Scene images with change listings:
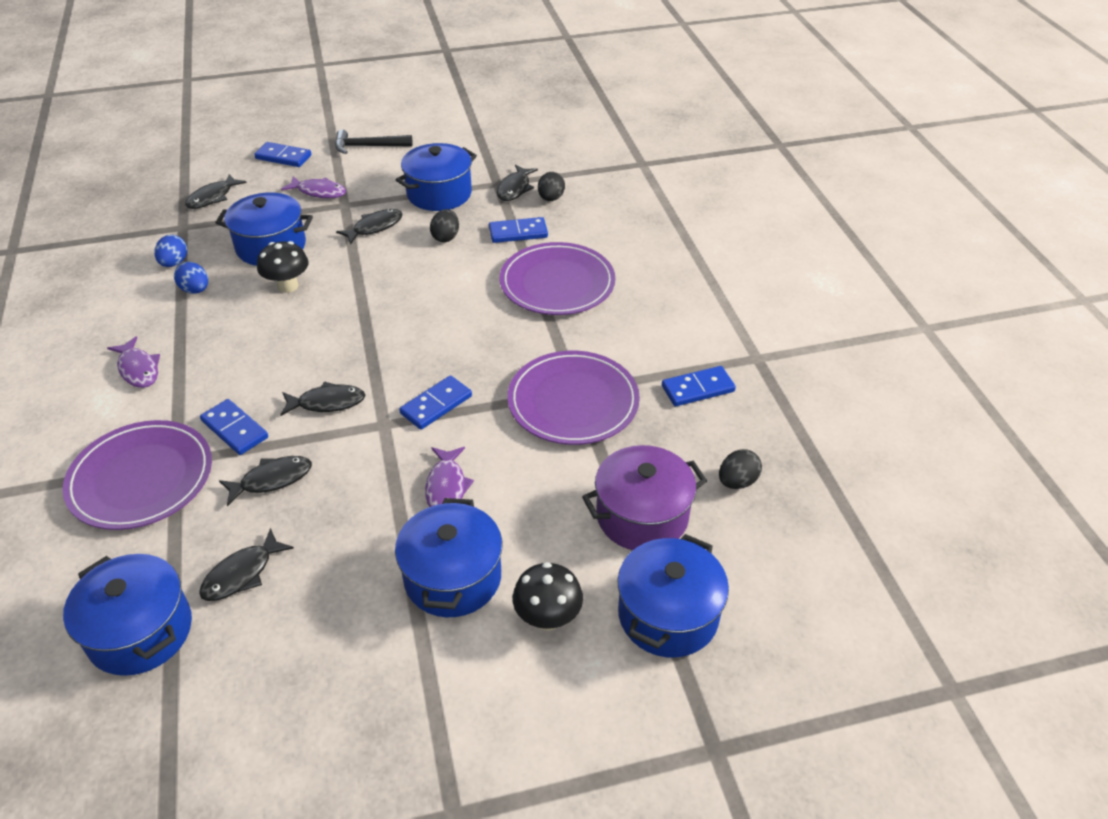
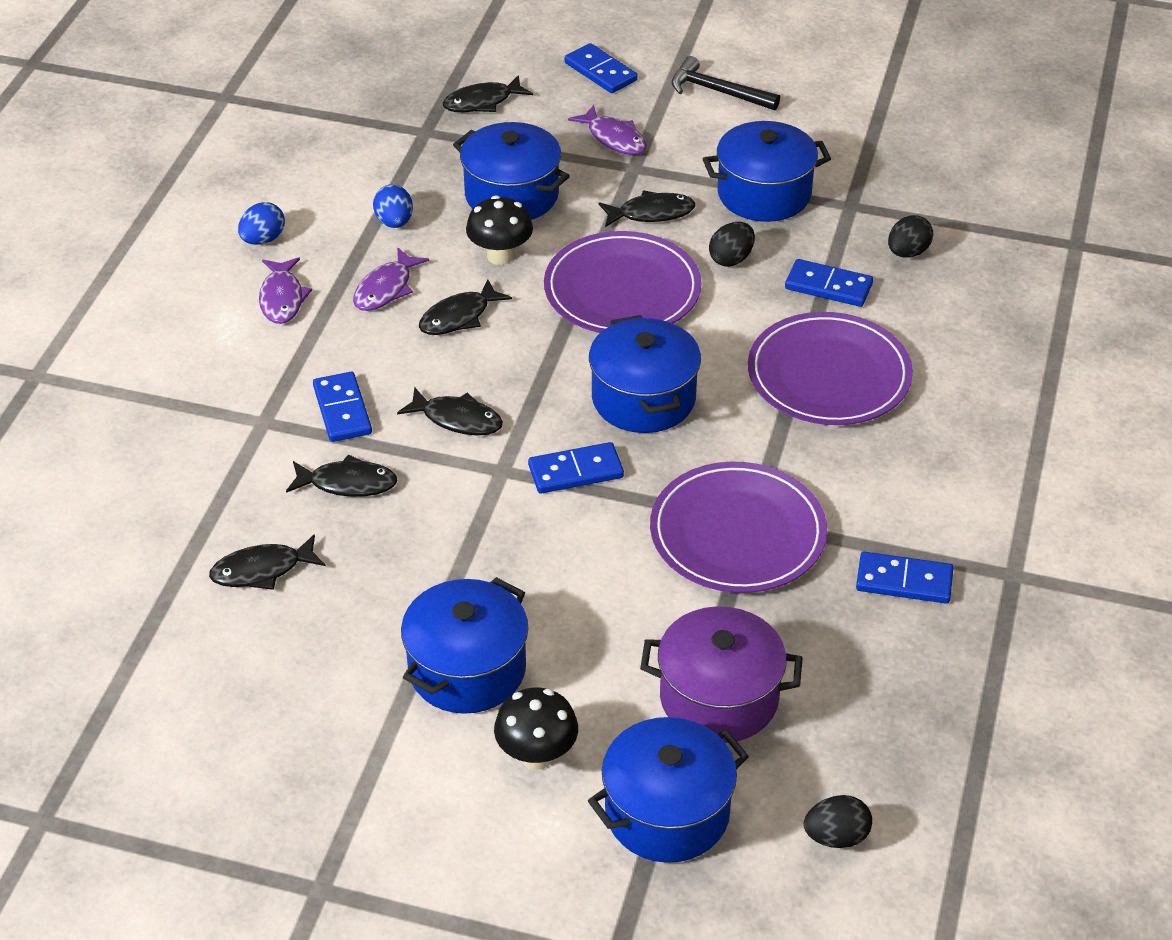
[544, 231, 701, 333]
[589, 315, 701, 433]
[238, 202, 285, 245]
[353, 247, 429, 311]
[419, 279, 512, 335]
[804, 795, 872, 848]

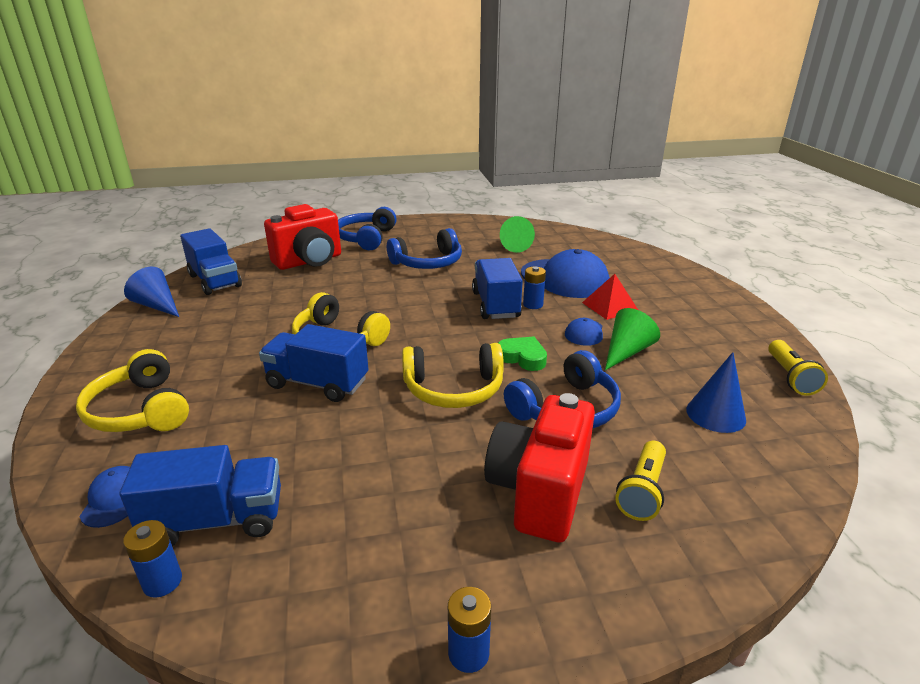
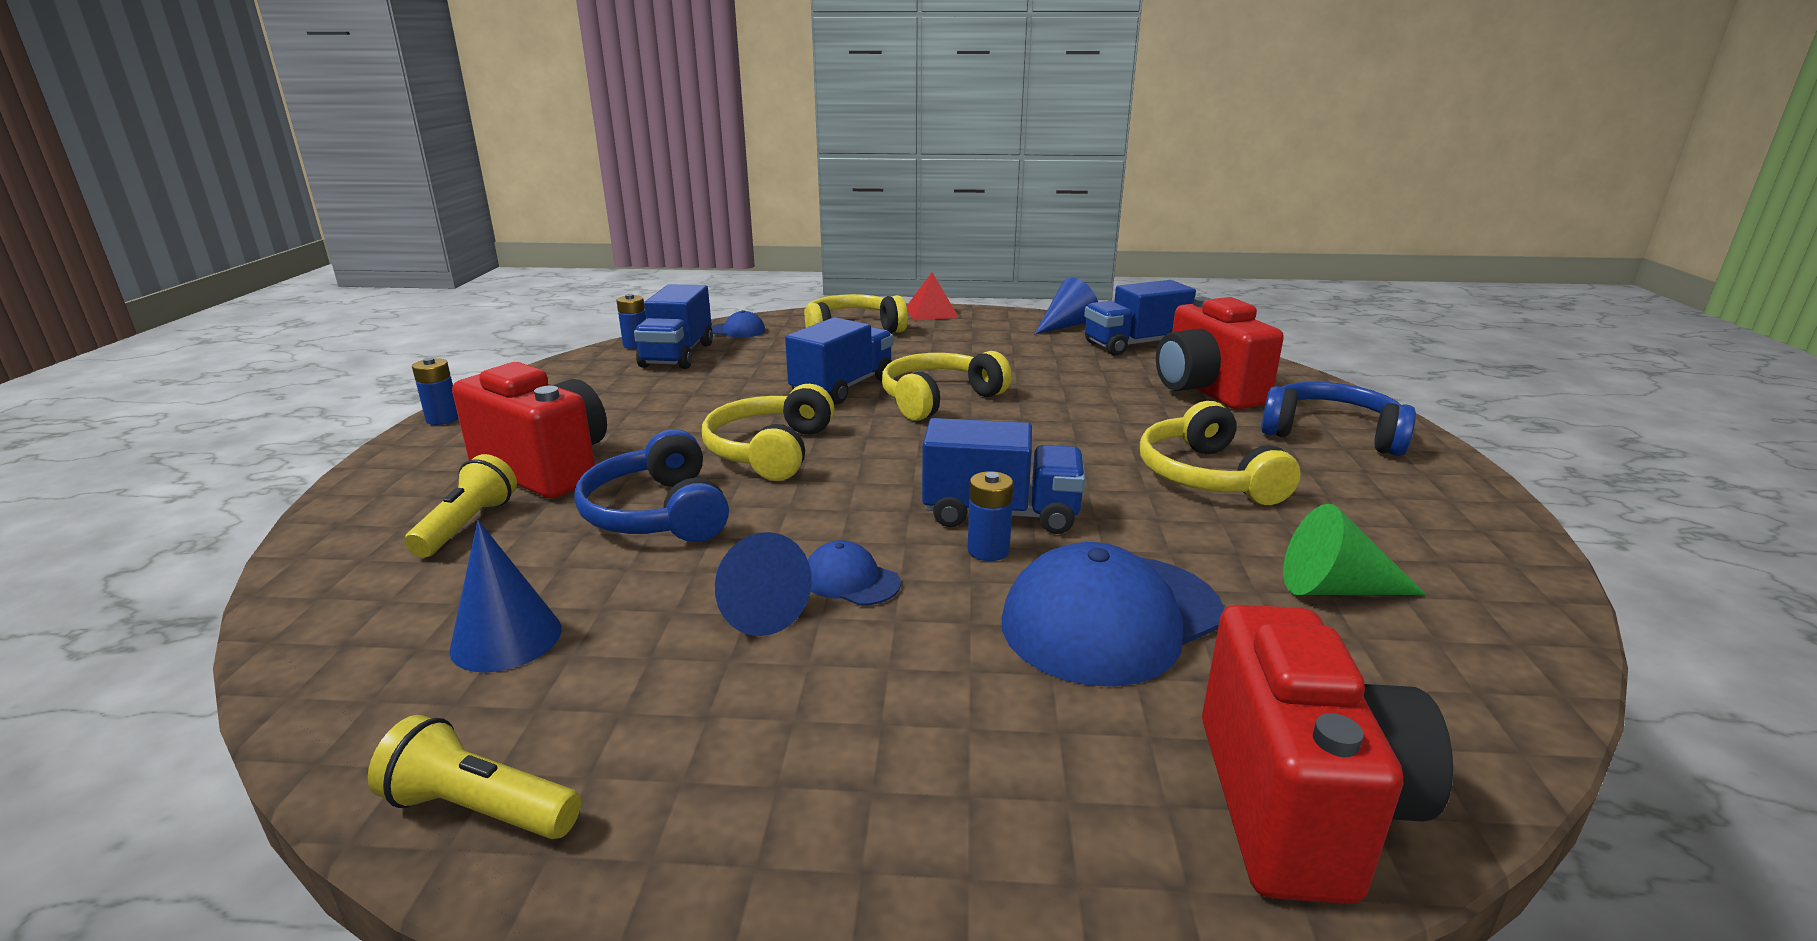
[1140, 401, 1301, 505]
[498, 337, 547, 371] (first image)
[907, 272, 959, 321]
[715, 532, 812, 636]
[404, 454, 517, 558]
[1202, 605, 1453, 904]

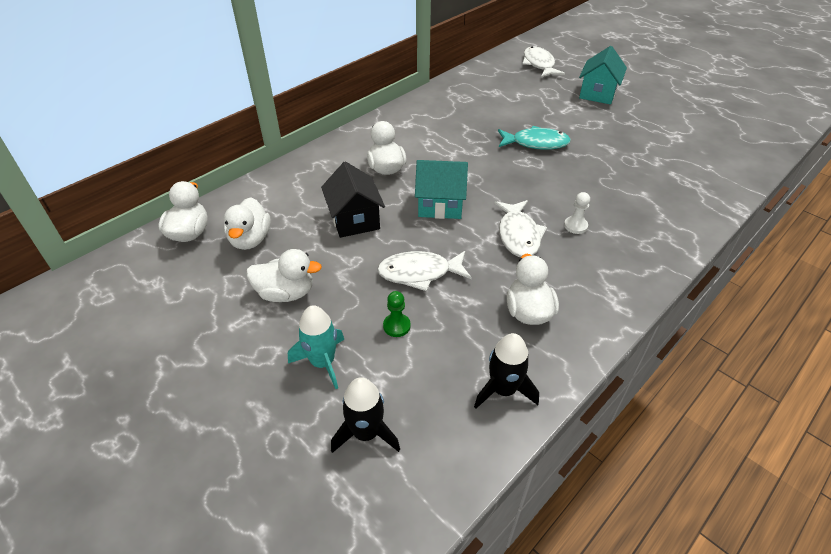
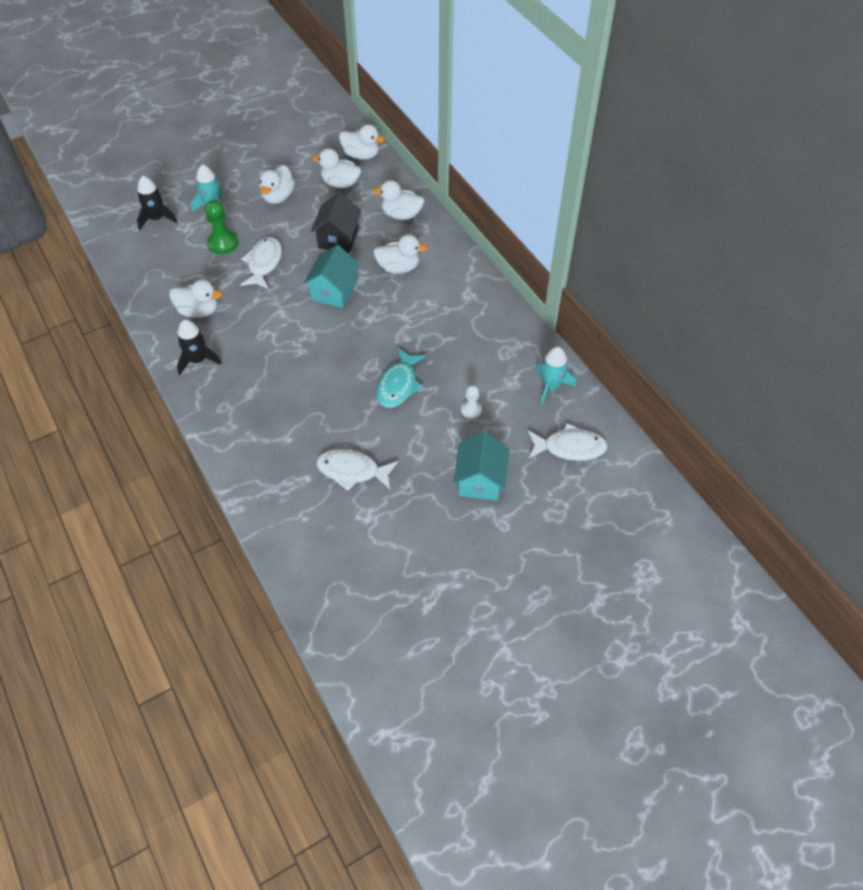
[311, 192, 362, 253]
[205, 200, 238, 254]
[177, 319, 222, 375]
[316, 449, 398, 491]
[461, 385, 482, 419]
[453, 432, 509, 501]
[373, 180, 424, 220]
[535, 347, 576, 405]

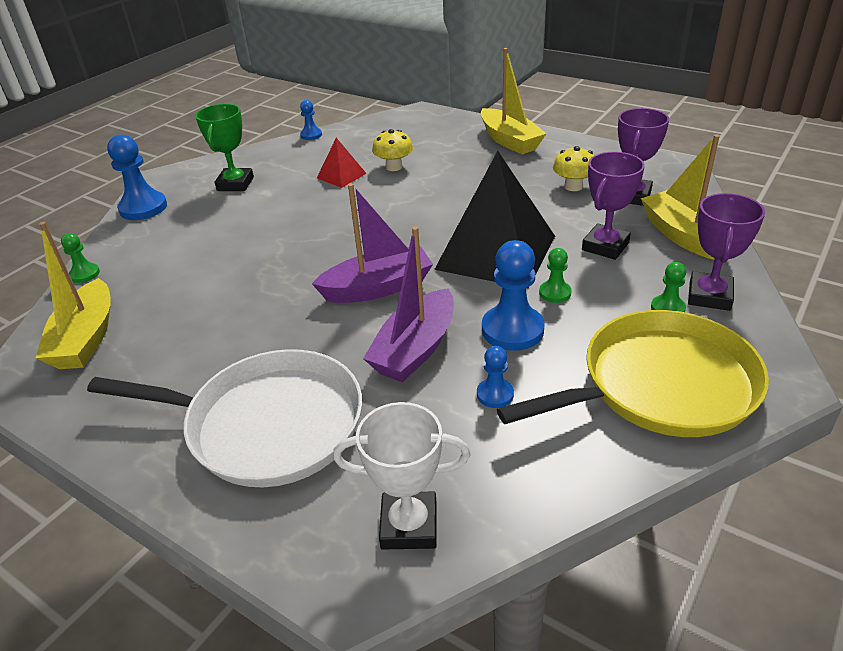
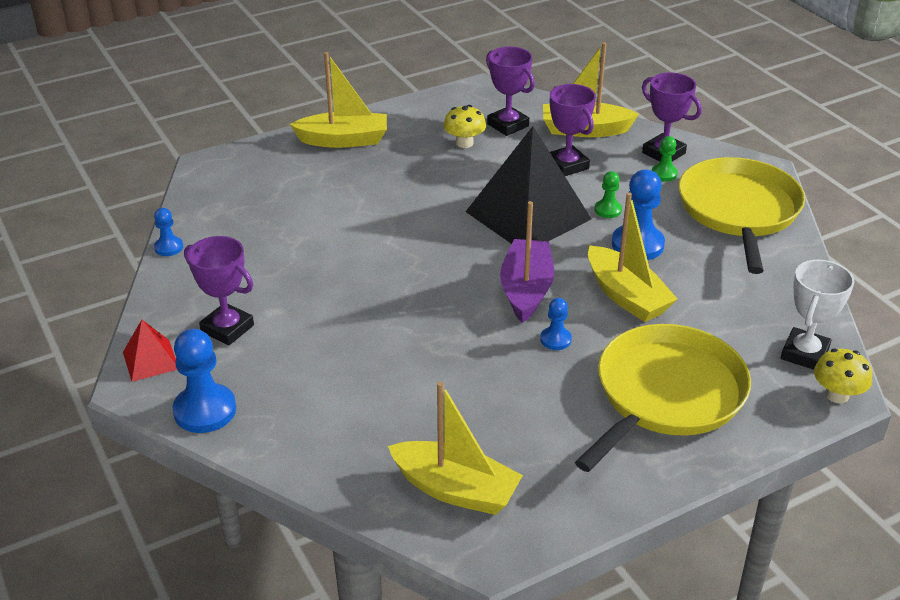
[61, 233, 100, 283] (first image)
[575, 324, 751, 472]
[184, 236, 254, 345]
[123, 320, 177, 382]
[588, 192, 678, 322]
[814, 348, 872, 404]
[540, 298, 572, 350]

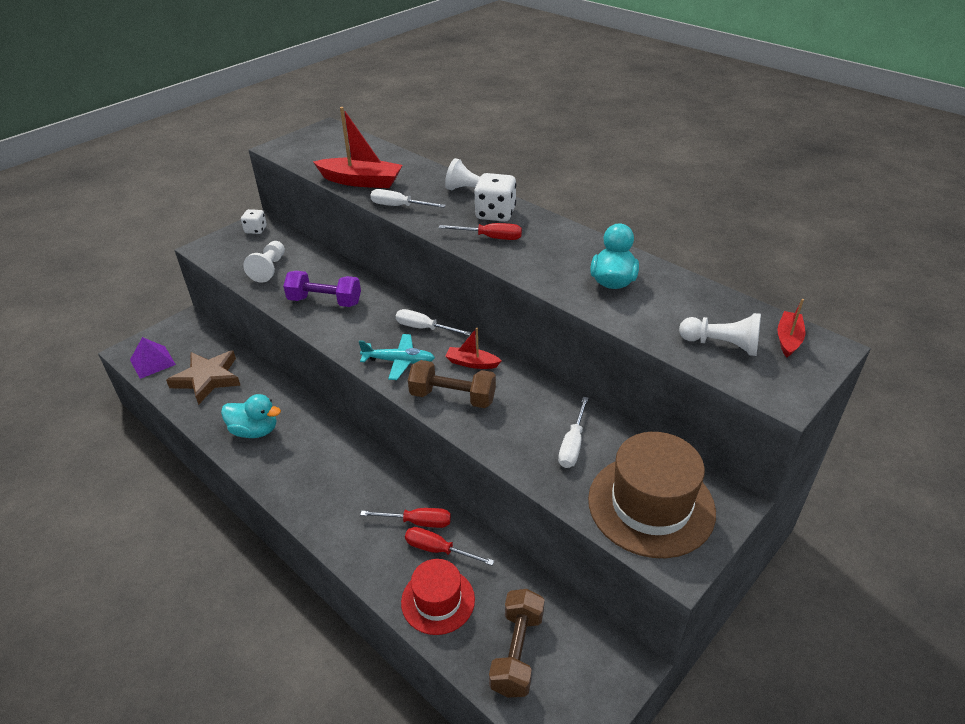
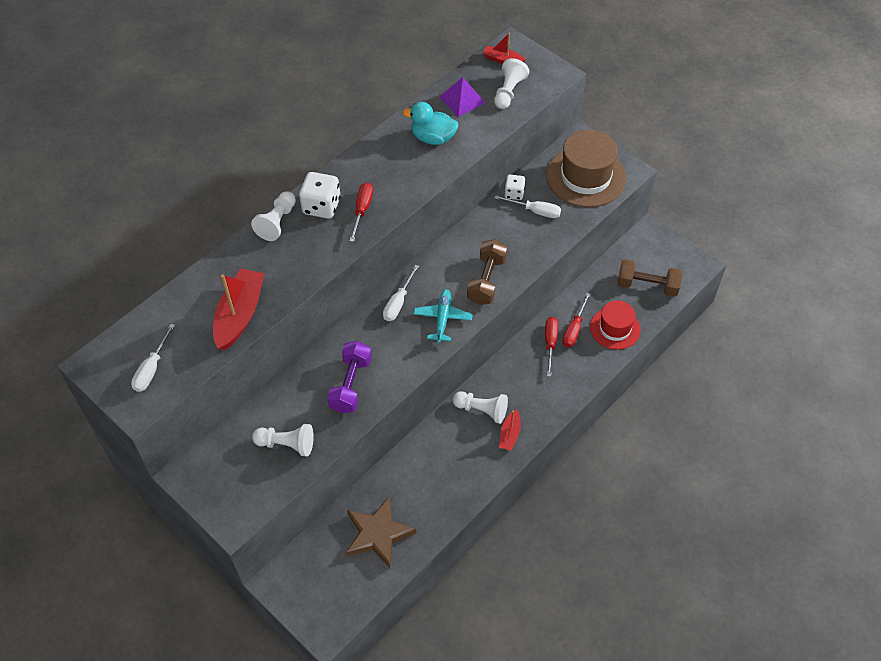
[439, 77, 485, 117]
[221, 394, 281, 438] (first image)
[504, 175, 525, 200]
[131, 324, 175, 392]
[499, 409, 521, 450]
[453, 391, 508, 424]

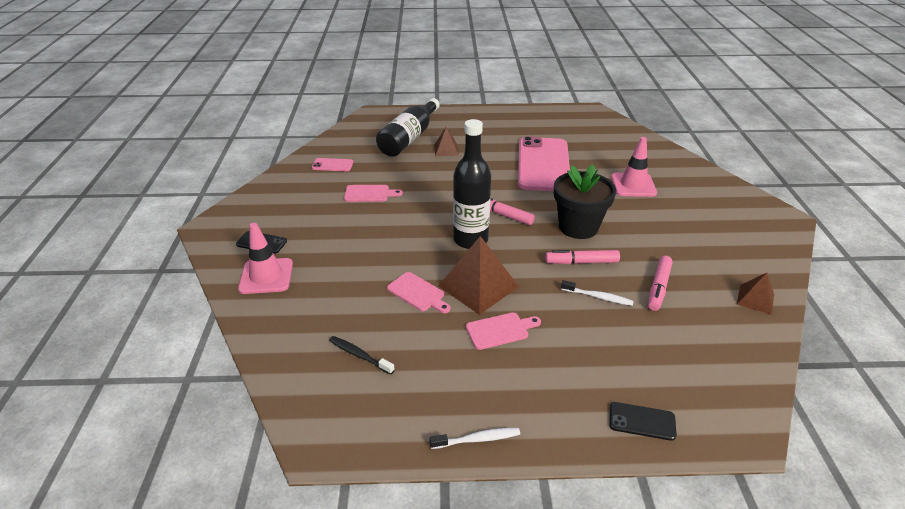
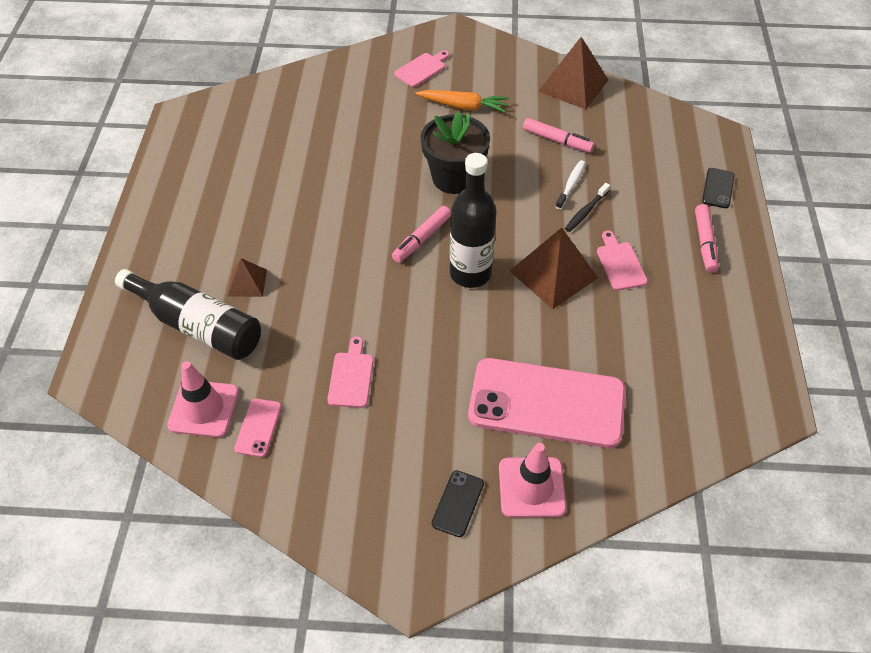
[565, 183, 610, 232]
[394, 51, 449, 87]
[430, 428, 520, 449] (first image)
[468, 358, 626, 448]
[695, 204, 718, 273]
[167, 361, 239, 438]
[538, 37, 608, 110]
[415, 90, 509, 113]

What you are asked to do –
Exclude the images, then output the data above word for word.

Final answer –
[544, 231, 701, 333]
[589, 315, 701, 433]
[238, 202, 285, 245]
[353, 247, 429, 311]
[419, 279, 512, 335]
[804, 795, 872, 848]

[1140, 401, 1301, 505]
[498, 337, 547, 371] (first image)
[907, 272, 959, 321]
[715, 532, 812, 636]
[404, 454, 517, 558]
[1202, 605, 1453, 904]

[311, 192, 362, 253]
[205, 200, 238, 254]
[177, 319, 222, 375]
[316, 449, 398, 491]
[461, 385, 482, 419]
[453, 432, 509, 501]
[373, 180, 424, 220]
[535, 347, 576, 405]

[61, 233, 100, 283] (first image)
[575, 324, 751, 472]
[184, 236, 254, 345]
[123, 320, 177, 382]
[588, 192, 678, 322]
[814, 348, 872, 404]
[540, 298, 572, 350]

[439, 77, 485, 117]
[221, 394, 281, 438] (first image)
[504, 175, 525, 200]
[131, 324, 175, 392]
[499, 409, 521, 450]
[453, 391, 508, 424]

[565, 183, 610, 232]
[394, 51, 449, 87]
[430, 428, 520, 449] (first image)
[468, 358, 626, 448]
[695, 204, 718, 273]
[167, 361, 239, 438]
[538, 37, 608, 110]
[415, 90, 509, 113]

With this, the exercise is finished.